Extracted records
((
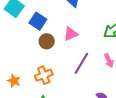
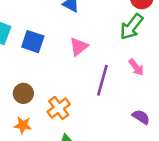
brown circle: (47, 41) -> (23, 93), moved

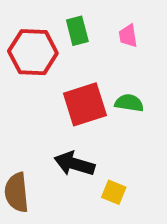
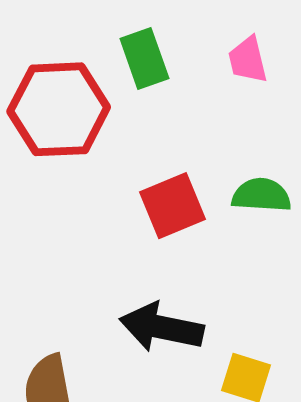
red square: (85, 104) -> (173, 206), size x0.7

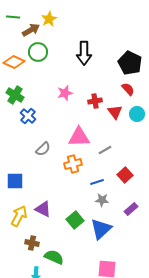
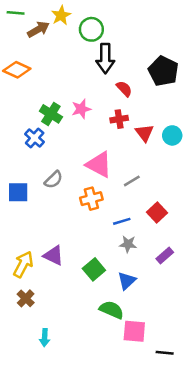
green circle: (38, 52) -> (91, 29), moved
red semicircle: (128, 89) -> (124, 89), moved
green cross: (15, 95) -> (51, 114), moved
pink triangle: (79, 137) -> (99, 165), turned 30
blue square: (15, 181) -> (18, 192), moved
blue triangle: (101, 229) -> (127, 281), size x0.7
brown cross: (32, 243) -> (26, 298), moved, turned 32
green semicircle: (54, 257) -> (112, 310), moved

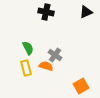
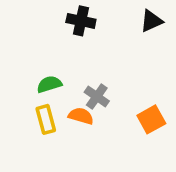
green semicircle: (28, 48) -> (49, 84), turned -80
orange square: (81, 86) -> (151, 119), moved

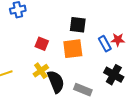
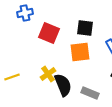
red square: (42, 44) -> (49, 33), moved, size x1.5

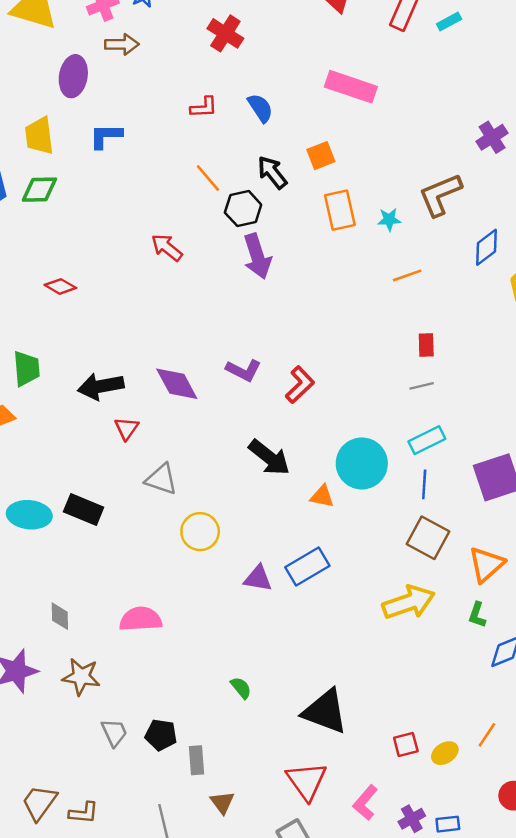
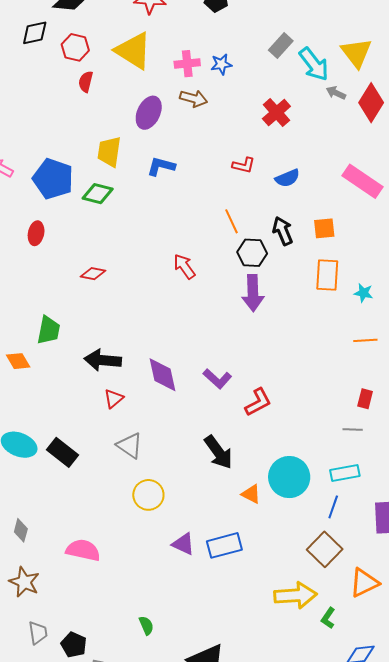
blue semicircle: (260, 108) -> (287, 178), turned 85
red diamond: (60, 286) -> (93, 274), turned -35
green L-shape: (477, 615) -> (328, 618), moved

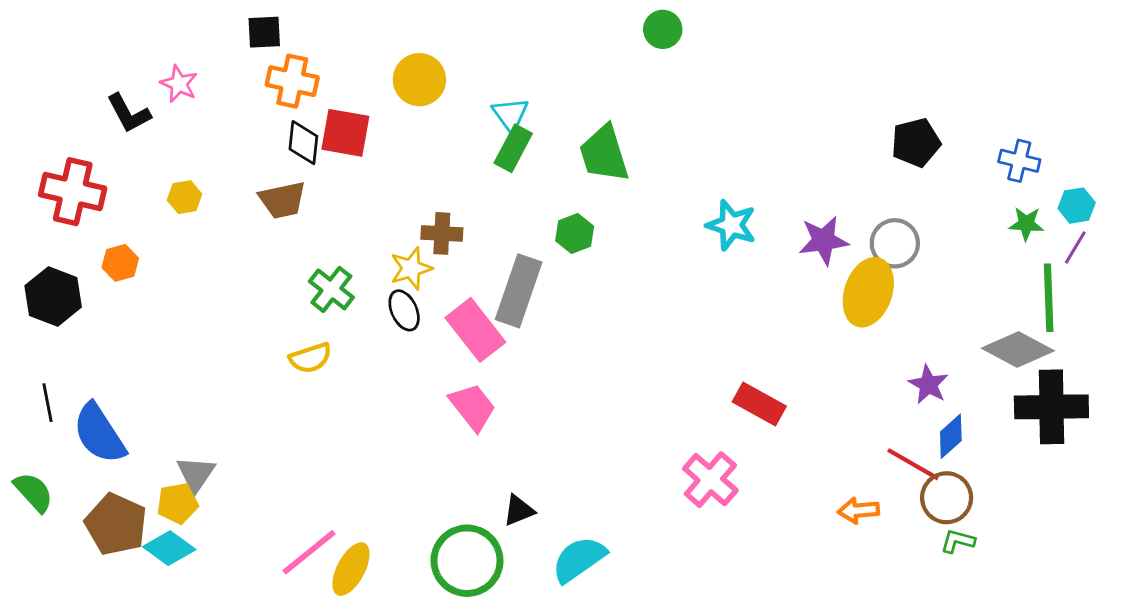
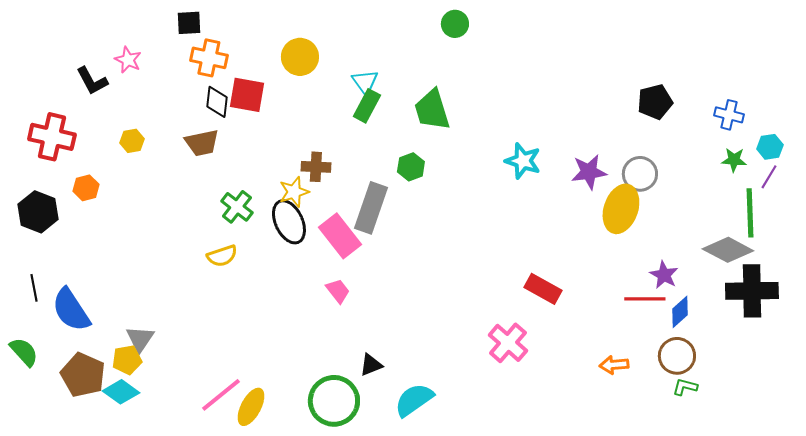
green circle: (663, 29) -> (455, 24), moved
black ellipse: (404, 310) -> (289, 222), size x1.5
pink trapezoid: (473, 407) -> (338, 291), size x0.7
red line: (913, 464) -> (645, 299), moved, turned -30

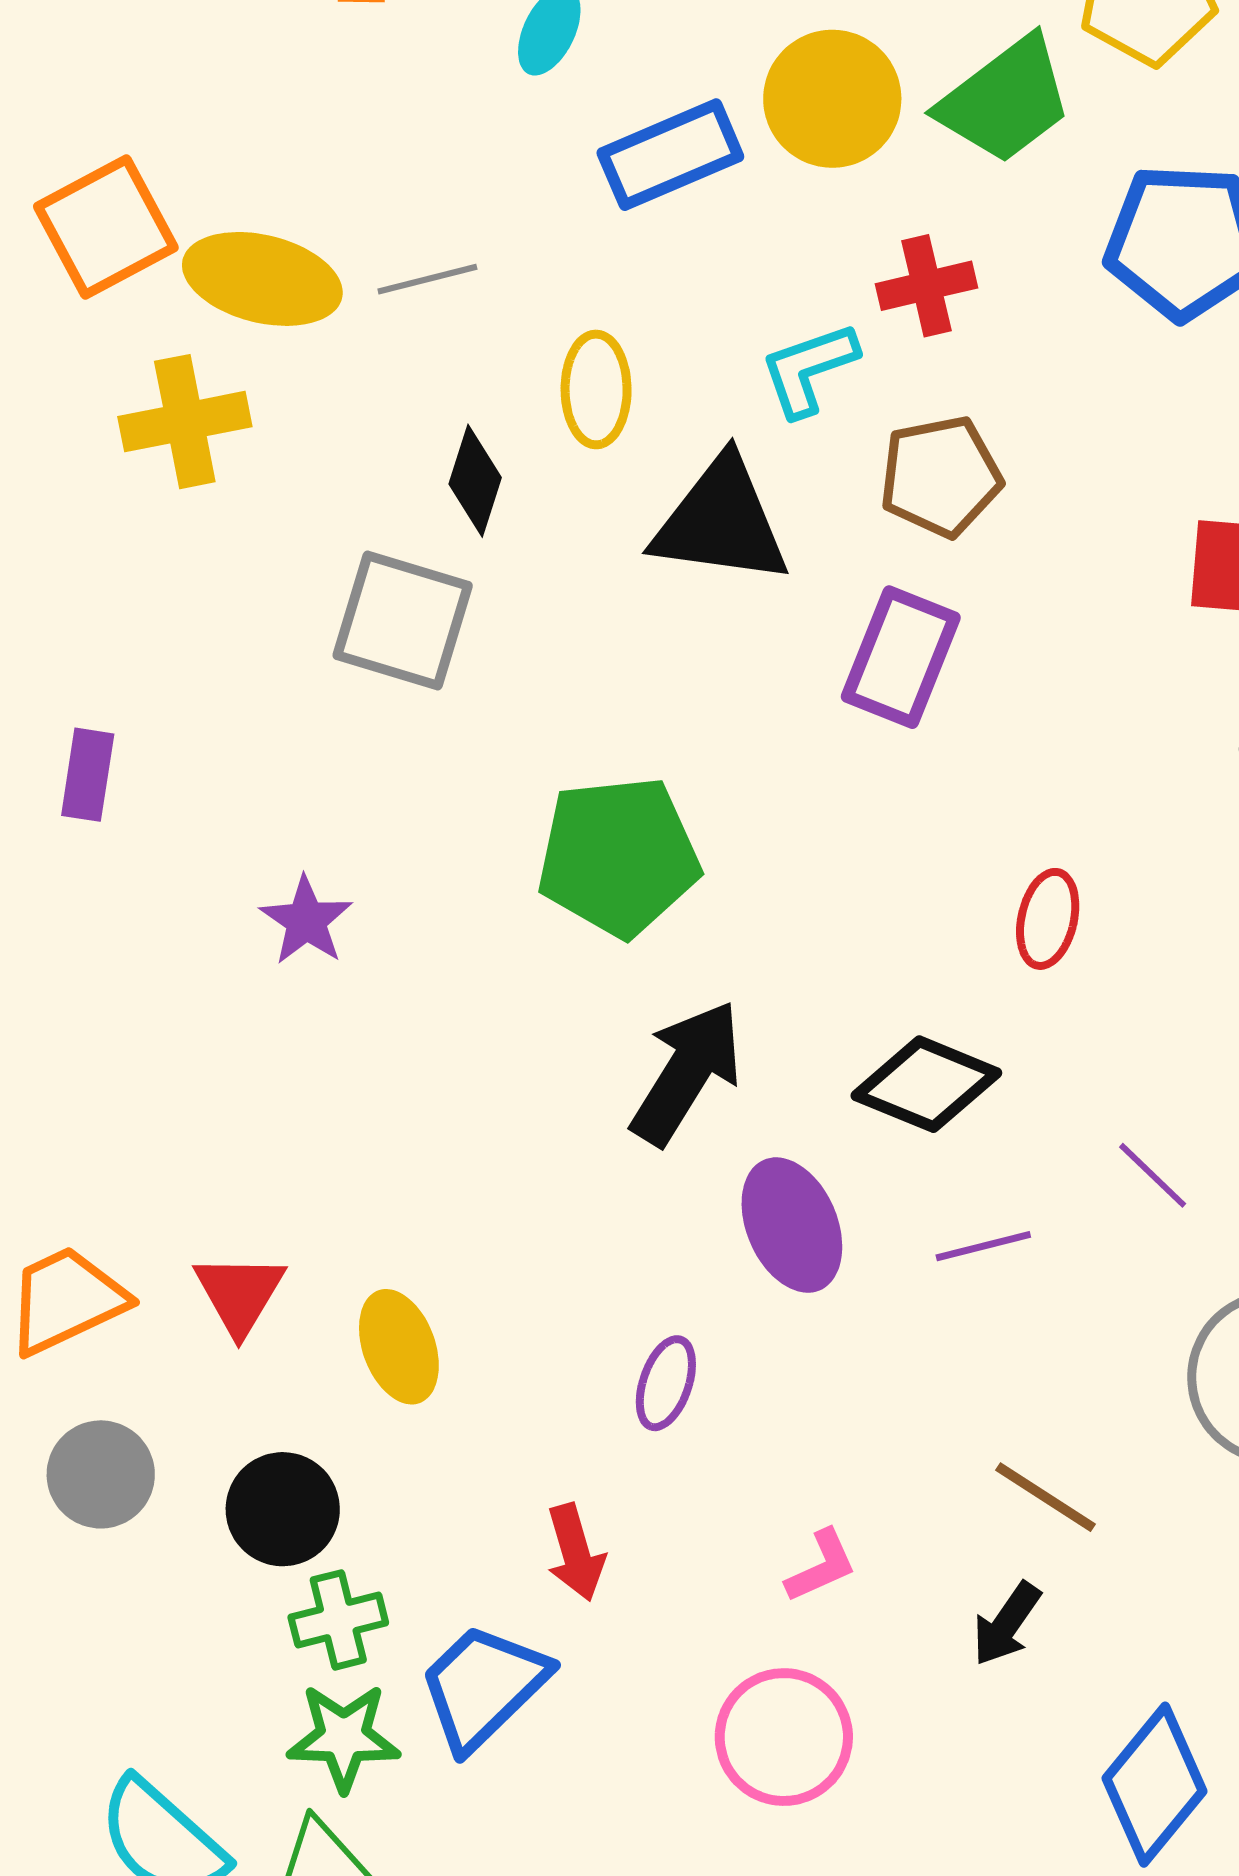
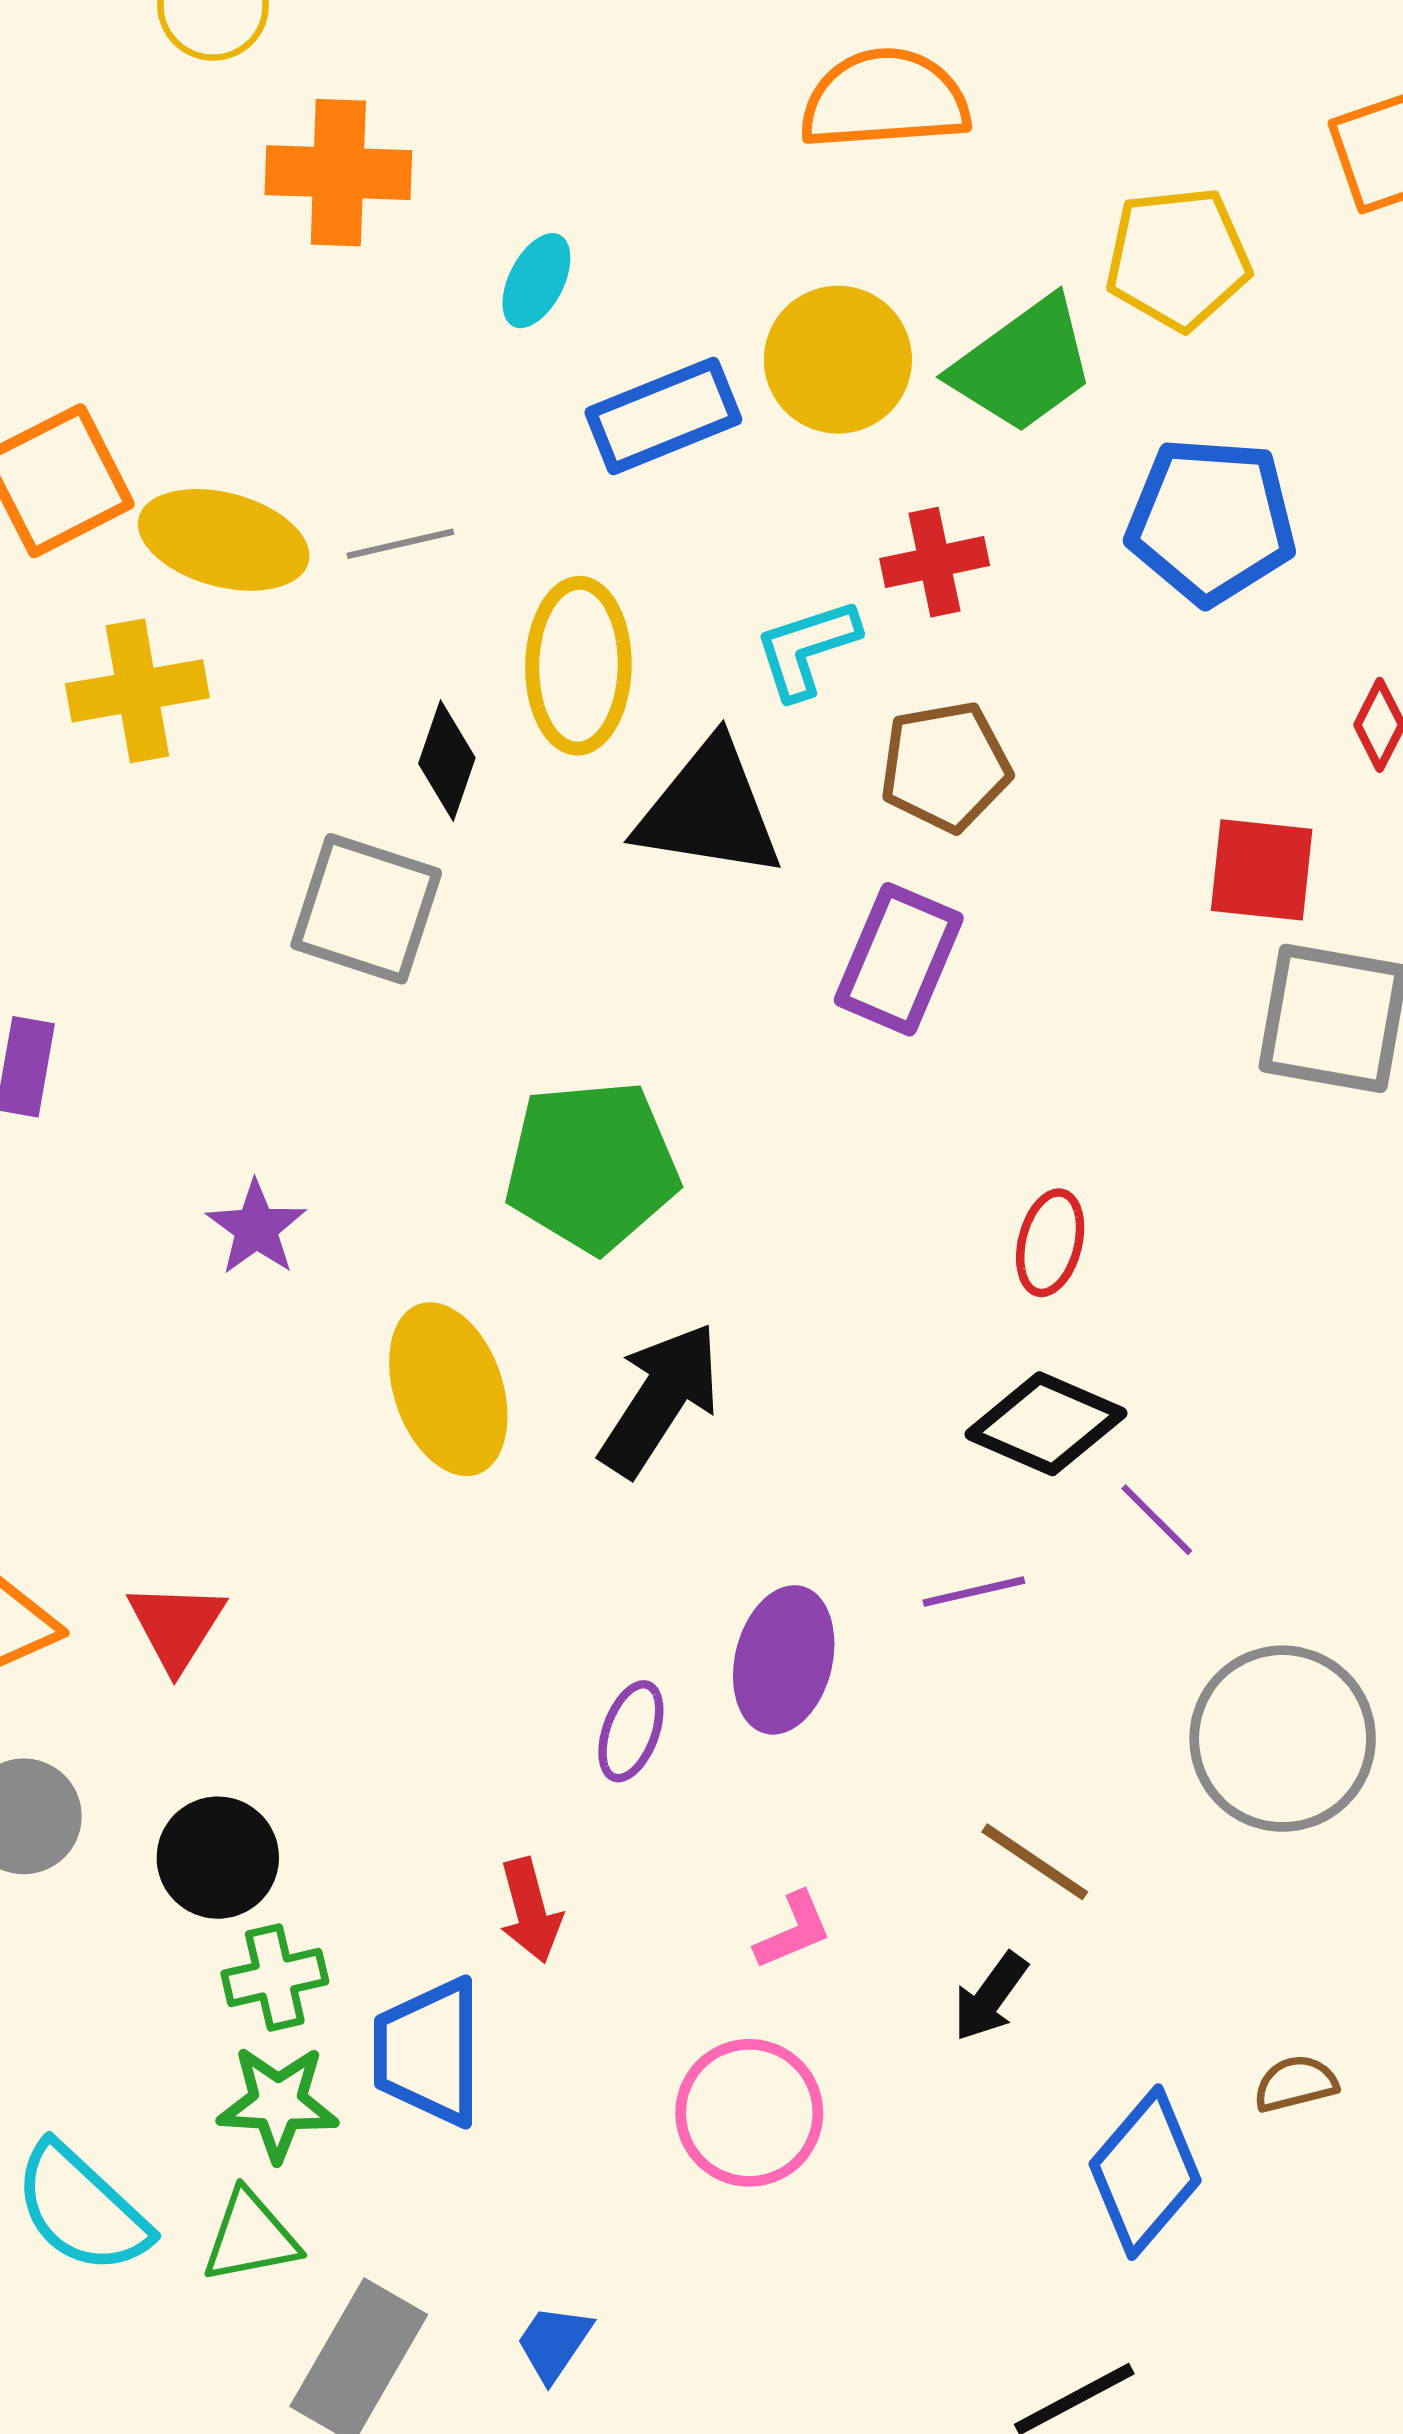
))
Prompt
Extract, word for word, each line from the top of the data down to and including the line with "blue square: (15, 181) -> (18, 192), moved"; skip the pictures.

Output of the task
brown circle: (47, 41) -> (23, 93), moved

red square: (85, 104) -> (173, 206), size x0.7

green circle: (38, 52) -> (91, 29), moved
red semicircle: (128, 89) -> (124, 89), moved
green cross: (15, 95) -> (51, 114), moved
pink triangle: (79, 137) -> (99, 165), turned 30
blue square: (15, 181) -> (18, 192), moved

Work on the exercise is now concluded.